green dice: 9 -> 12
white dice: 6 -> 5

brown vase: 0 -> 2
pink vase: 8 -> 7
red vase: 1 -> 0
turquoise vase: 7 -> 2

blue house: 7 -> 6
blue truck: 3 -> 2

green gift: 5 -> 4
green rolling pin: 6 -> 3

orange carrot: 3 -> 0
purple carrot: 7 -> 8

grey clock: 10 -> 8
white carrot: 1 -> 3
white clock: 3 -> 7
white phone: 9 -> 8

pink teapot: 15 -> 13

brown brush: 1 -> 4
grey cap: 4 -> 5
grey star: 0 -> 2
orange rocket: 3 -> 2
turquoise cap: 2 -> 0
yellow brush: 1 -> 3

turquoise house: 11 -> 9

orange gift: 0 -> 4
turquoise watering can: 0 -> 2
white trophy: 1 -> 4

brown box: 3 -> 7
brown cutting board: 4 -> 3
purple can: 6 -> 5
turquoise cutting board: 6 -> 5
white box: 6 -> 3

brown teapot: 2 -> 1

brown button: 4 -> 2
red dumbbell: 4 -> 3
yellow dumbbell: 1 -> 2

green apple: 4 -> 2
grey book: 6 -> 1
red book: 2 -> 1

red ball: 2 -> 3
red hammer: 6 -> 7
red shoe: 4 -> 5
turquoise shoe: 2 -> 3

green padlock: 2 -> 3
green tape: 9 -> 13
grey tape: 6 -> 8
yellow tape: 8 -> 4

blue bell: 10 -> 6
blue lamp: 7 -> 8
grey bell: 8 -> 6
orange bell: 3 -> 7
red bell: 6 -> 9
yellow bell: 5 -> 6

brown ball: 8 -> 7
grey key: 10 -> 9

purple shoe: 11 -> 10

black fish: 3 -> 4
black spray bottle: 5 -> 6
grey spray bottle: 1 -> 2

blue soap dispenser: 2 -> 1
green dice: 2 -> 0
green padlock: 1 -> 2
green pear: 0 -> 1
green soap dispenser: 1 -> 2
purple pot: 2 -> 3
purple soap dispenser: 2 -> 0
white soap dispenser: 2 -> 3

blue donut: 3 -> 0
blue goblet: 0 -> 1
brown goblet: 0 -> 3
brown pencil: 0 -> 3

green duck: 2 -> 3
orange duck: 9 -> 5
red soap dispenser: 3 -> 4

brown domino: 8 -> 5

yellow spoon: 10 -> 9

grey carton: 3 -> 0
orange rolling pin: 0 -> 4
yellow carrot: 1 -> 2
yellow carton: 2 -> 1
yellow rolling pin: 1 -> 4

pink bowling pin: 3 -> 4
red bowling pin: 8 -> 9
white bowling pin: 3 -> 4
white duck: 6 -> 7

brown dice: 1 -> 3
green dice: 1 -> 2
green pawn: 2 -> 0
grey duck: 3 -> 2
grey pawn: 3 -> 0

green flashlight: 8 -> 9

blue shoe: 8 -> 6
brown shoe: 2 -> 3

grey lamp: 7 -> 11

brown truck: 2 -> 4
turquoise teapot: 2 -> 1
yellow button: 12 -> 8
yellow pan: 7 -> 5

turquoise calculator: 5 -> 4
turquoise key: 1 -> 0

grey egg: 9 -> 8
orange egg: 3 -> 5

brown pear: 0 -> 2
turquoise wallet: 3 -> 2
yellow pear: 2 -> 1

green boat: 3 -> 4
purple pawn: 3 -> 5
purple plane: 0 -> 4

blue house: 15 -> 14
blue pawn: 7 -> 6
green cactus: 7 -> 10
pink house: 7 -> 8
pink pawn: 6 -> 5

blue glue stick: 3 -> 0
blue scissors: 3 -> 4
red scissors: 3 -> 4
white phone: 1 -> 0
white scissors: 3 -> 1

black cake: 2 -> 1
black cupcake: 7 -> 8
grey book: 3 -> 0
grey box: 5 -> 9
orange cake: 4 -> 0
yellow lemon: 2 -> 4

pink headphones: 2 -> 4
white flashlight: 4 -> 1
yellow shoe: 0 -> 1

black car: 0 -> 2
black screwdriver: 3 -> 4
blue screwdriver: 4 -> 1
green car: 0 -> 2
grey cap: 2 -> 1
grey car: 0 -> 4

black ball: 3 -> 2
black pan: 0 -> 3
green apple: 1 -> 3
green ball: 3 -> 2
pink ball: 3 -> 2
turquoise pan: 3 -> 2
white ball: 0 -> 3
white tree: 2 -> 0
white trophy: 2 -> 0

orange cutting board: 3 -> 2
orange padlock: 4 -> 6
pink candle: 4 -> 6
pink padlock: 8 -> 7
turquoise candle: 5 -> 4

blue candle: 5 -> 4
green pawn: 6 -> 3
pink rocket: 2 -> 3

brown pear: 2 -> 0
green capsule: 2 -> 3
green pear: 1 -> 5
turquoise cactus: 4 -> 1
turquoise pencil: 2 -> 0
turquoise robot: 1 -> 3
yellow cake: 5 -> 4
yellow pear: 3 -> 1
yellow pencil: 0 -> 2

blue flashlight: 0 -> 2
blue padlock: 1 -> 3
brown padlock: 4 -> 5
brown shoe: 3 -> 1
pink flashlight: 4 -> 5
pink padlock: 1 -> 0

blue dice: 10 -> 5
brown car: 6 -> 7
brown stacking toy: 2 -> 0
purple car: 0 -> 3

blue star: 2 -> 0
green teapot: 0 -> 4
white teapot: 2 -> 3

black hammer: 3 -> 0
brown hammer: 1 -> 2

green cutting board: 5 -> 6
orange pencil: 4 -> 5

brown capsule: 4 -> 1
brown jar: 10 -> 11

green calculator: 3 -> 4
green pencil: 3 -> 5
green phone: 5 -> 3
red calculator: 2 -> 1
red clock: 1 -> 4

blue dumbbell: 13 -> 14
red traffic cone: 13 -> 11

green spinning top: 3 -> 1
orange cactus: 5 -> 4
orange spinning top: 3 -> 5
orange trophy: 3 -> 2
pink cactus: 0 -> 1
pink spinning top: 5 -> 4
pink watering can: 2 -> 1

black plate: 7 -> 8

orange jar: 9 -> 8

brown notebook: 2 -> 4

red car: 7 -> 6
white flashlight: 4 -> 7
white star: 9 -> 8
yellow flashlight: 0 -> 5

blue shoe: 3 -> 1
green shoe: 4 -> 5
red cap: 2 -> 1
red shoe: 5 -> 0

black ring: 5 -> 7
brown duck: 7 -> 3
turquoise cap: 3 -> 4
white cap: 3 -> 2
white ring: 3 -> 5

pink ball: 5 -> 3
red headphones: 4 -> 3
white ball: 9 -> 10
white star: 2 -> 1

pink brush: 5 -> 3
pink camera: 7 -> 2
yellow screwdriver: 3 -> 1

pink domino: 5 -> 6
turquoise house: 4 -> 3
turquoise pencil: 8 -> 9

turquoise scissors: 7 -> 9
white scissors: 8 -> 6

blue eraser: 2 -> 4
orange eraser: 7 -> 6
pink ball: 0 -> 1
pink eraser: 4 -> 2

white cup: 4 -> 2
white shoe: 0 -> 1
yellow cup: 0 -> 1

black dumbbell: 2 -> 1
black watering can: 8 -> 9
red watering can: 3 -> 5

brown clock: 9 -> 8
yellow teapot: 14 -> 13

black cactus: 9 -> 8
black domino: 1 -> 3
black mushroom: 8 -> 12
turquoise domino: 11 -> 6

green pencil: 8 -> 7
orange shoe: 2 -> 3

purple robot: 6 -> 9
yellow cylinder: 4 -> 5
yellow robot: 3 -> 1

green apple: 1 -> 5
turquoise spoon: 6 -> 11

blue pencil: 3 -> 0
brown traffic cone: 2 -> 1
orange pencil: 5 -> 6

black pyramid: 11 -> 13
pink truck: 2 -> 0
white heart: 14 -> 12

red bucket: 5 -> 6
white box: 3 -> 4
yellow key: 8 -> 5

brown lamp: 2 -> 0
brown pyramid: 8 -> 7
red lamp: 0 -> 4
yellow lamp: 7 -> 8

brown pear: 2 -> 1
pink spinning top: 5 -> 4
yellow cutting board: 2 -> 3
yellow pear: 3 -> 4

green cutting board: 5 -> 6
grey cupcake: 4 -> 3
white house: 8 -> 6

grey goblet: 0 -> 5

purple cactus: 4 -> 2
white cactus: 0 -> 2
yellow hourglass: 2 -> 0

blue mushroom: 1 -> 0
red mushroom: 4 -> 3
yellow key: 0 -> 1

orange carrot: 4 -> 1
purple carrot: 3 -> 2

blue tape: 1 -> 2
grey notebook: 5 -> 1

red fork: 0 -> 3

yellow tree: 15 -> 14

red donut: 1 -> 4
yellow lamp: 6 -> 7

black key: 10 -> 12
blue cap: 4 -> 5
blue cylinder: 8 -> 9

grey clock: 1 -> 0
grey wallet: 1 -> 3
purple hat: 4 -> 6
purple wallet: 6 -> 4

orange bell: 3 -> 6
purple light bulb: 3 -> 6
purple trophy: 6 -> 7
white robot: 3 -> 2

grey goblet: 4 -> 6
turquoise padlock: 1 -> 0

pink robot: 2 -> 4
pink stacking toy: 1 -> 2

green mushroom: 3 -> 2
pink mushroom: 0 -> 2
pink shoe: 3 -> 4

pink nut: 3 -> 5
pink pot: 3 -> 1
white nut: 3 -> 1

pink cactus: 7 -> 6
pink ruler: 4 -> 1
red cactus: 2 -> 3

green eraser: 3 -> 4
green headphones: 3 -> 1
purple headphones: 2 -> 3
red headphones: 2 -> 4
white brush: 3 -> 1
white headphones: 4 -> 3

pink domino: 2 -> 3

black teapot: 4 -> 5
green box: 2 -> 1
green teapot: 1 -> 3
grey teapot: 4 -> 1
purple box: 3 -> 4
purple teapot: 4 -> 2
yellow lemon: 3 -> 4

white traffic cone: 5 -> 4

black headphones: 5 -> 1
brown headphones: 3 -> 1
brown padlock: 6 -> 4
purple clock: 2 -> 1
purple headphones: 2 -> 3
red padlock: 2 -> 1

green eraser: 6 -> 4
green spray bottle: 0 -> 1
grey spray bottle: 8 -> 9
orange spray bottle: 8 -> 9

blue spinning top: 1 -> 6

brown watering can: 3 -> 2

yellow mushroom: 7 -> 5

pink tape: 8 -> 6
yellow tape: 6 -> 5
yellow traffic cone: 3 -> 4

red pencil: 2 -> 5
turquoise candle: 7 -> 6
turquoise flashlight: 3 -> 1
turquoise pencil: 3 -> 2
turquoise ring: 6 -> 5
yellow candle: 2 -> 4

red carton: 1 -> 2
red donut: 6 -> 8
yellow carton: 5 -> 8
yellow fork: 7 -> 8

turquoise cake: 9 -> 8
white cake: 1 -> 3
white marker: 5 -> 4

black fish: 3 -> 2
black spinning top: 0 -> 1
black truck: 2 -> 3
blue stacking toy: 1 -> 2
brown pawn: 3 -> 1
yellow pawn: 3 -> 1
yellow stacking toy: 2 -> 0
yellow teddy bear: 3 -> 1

_What to do:_
Take the line that contains "turquoise pencil: 3 -> 2" and each line after it down to the last of the records, and retype them exactly; add nothing else.

_Written response:_
turquoise pencil: 3 -> 2
turquoise ring: 6 -> 5
yellow candle: 2 -> 4

red carton: 1 -> 2
red donut: 6 -> 8
yellow carton: 5 -> 8
yellow fork: 7 -> 8

turquoise cake: 9 -> 8
white cake: 1 -> 3
white marker: 5 -> 4

black fish: 3 -> 2
black spinning top: 0 -> 1
black truck: 2 -> 3
blue stacking toy: 1 -> 2
brown pawn: 3 -> 1
yellow pawn: 3 -> 1
yellow stacking toy: 2 -> 0
yellow teddy bear: 3 -> 1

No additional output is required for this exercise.